Stored data
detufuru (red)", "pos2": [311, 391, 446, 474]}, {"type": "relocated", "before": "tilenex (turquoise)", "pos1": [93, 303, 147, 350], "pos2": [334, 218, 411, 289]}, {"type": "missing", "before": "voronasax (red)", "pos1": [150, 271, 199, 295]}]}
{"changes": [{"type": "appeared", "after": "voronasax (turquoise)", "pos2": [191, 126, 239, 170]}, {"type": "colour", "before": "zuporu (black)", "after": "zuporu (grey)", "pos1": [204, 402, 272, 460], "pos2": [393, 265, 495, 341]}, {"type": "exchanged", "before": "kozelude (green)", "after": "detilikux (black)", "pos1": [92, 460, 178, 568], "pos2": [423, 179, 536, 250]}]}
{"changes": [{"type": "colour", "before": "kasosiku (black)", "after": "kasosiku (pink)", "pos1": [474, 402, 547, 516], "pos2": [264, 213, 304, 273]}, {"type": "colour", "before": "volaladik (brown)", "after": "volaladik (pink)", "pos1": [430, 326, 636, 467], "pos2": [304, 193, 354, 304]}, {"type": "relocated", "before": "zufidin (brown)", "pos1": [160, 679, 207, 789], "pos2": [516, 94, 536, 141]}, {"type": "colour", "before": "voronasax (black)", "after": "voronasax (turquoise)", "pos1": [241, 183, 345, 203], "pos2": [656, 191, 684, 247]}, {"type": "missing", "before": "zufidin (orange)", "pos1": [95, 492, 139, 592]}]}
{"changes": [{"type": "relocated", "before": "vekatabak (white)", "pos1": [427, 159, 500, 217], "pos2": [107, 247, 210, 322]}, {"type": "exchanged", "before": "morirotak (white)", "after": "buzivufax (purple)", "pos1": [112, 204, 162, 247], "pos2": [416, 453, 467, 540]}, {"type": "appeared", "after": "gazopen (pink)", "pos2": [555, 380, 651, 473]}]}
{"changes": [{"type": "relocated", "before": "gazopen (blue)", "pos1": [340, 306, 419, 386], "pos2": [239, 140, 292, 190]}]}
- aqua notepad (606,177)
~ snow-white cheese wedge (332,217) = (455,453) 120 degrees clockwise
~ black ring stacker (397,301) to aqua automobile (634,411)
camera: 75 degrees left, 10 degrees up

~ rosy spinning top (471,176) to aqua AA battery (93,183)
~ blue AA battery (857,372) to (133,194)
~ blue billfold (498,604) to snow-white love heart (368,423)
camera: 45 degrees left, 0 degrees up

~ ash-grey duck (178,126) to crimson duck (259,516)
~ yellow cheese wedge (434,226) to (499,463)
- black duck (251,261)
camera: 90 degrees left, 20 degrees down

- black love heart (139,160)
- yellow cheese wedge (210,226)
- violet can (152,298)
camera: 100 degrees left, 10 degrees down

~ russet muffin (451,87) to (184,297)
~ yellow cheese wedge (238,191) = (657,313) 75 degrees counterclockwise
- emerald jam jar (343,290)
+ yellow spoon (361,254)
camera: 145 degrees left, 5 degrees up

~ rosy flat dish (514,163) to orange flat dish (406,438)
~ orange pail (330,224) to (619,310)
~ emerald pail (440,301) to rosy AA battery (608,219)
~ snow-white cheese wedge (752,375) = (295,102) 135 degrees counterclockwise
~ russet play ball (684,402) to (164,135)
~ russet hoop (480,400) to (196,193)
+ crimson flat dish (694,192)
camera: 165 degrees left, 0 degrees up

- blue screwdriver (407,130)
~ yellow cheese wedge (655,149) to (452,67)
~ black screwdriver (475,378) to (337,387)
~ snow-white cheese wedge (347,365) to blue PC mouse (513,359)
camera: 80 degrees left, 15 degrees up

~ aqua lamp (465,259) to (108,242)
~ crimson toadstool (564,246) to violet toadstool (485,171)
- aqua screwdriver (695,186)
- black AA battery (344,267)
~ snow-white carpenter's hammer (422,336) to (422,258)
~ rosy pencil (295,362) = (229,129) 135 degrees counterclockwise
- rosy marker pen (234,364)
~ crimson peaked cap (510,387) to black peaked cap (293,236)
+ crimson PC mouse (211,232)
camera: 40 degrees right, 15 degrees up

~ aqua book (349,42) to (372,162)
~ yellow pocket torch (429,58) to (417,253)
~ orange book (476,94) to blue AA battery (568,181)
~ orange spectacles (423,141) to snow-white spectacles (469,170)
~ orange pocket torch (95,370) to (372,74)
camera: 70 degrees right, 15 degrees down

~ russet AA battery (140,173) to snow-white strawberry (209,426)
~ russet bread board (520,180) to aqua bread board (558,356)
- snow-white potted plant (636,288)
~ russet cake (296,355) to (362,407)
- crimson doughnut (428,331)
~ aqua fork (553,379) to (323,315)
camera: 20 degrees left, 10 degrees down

-- Exercise details --
Exactly as written, please output every entry.

-- Result for this exercise --
detufuru (red)", "pos2": [311, 391, 446, 474]}, {"type": "relocated", "before": "tilenex (turquoise)", "pos1": [93, 303, 147, 350], "pos2": [334, 218, 411, 289]}, {"type": "missing", "before": "voronasax (red)", "pos1": [150, 271, 199, 295]}]}
{"changes": [{"type": "appeared", "after": "voronasax (turquoise)", "pos2": [191, 126, 239, 170]}, {"type": "colour", "before": "zuporu (black)", "after": "zuporu (grey)", "pos1": [204, 402, 272, 460], "pos2": [393, 265, 495, 341]}, {"type": "exchanged", "before": "kozelude (green)", "after": "detilikux (black)", "pos1": [92, 460, 178, 568], "pos2": [423, 179, 536, 250]}]}
{"changes": [{"type": "colour", "before": "kasosiku (black)", "after": "kasosiku (pink)", "pos1": [474, 402, 547, 516], "pos2": [264, 213, 304, 273]}, {"type": "colour", "before": "volaladik (brown)", "after": "volaladik (pink)", "pos1": [430, 326, 636, 467], "pos2": [304, 193, 354, 304]}, {"type": "relocated", "before": "zufidin (brown)", "pos1": [160, 679, 207, 789], "pos2": [516, 94, 536, 141]}, {"type": "colour", "before": "voronasax (black)", "after": "voronasax (turquoise)", "pos1": [241, 183, 345, 203], "pos2": [656, 191, 684, 247]}, {"type": "missing", "before": "zufidin (orange)", "pos1": [95, 492, 139, 592]}]}
{"changes": [{"type": "relocated", "before": "vekatabak (white)", "pos1": [427, 159, 500, 217], "pos2": [107, 247, 210, 322]}, {"type": "exchanged", "before": "morirotak (white)", "after": "buzivufax (purple)", "pos1": [112, 204, 162, 247], "pos2": [416, 453, 467, 540]}, {"type": "appeared", "after": "gazopen (pink)", "pos2": [555, 380, 651, 473]}]}
{"changes": [{"type": "relocated", "before": "gazopen (blue)", "pos1": [340, 306, 419, 386], "pos2": [239, 140, 292, 190]}]}
- aqua notepad (606,177)
~ snow-white cheese wedge (332,217) = (455,453) 120 degrees clockwise
~ black ring stacker (397,301) to aqua automobile (634,411)
camera: 75 degrees left, 10 degrees up

~ rosy spinning top (471,176) to aqua AA battery (93,183)
~ blue AA battery (857,372) to (133,194)
~ blue billfold (498,604) to snow-white love heart (368,423)
camera: 45 degrees left, 0 degrees up

~ ash-grey duck (178,126) to crimson duck (259,516)
~ yellow cheese wedge (434,226) to (499,463)
- black duck (251,261)
camera: 90 degrees left, 20 degrees down

- black love heart (139,160)
- yellow cheese wedge (210,226)
- violet can (152,298)
camera: 100 degrees left, 10 degrees down

~ russet muffin (451,87) to (184,297)
~ yellow cheese wedge (238,191) = (657,313) 75 degrees counterclockwise
- emerald jam jar (343,290)
+ yellow spoon (361,254)
camera: 145 degrees left, 5 degrees up

~ rosy flat dish (514,163) to orange flat dish (406,438)
~ orange pail (330,224) to (619,310)
~ emerald pail (440,301) to rosy AA battery (608,219)
~ snow-white cheese wedge (752,375) = (295,102) 135 degrees counterclockwise
~ russet play ball (684,402) to (164,135)
~ russet hoop (480,400) to (196,193)
+ crimson flat dish (694,192)
camera: 165 degrees left, 0 degrees up

- blue screwdriver (407,130)
~ yellow cheese wedge (655,149) to (452,67)
~ black screwdriver (475,378) to (337,387)
~ snow-white cheese wedge (347,365) to blue PC mouse (513,359)
camera: 80 degrees left, 15 degrees up

~ aqua lamp (465,259) to (108,242)
~ crimson toadstool (564,246) to violet toadstool (485,171)
- aqua screwdriver (695,186)
- black AA battery (344,267)
~ snow-white carpenter's hammer (422,336) to (422,258)
~ rosy pencil (295,362) = (229,129) 135 degrees counterclockwise
- rosy marker pen (234,364)
~ crimson peaked cap (510,387) to black peaked cap (293,236)
+ crimson PC mouse (211,232)
camera: 40 degrees right, 15 degrees up

~ aqua book (349,42) to (372,162)
~ yellow pocket torch (429,58) to (417,253)
~ orange book (476,94) to blue AA battery (568,181)
~ orange spectacles (423,141) to snow-white spectacles (469,170)
~ orange pocket torch (95,370) to (372,74)
camera: 70 degrees right, 15 degrees down

~ russet AA battery (140,173) to snow-white strawberry (209,426)
~ russet bread board (520,180) to aqua bread board (558,356)
- snow-white potted plant (636,288)
~ russet cake (296,355) to (362,407)
- crimson doughnut (428,331)
~ aqua fork (553,379) to (323,315)
camera: 20 degrees left, 10 degrees down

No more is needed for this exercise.